___ SUPPLIED DATA

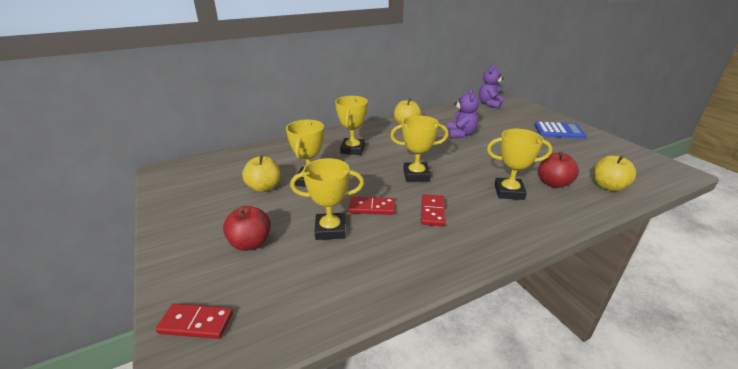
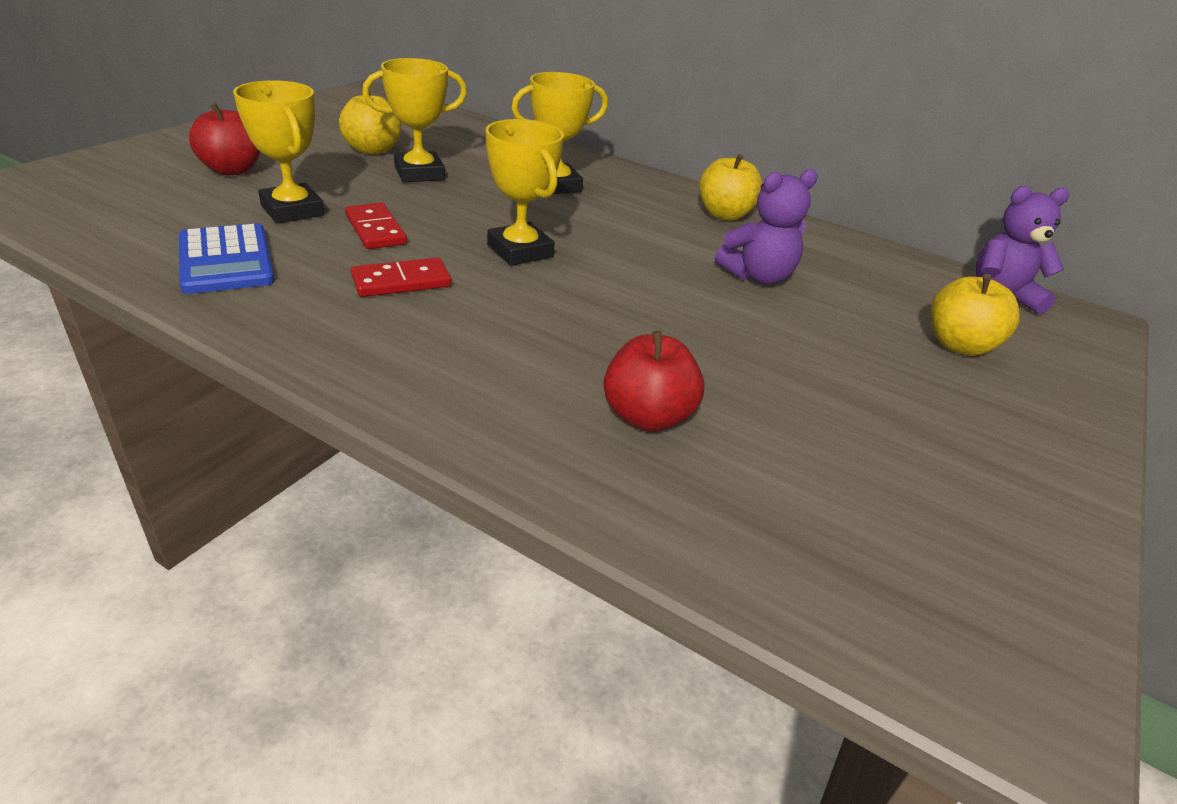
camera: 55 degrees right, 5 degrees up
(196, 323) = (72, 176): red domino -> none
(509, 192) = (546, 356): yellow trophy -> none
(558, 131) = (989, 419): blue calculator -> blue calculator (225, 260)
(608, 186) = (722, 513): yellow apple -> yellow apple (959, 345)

______

ABOUT THIS EXERCISE: Reproduce every line from the entries that holds the word "yellow".

OUTPUT FOR THIS TASK:
(509, 192) = (546, 356): yellow trophy -> none
(608, 186) = (722, 513): yellow apple -> yellow apple (959, 345)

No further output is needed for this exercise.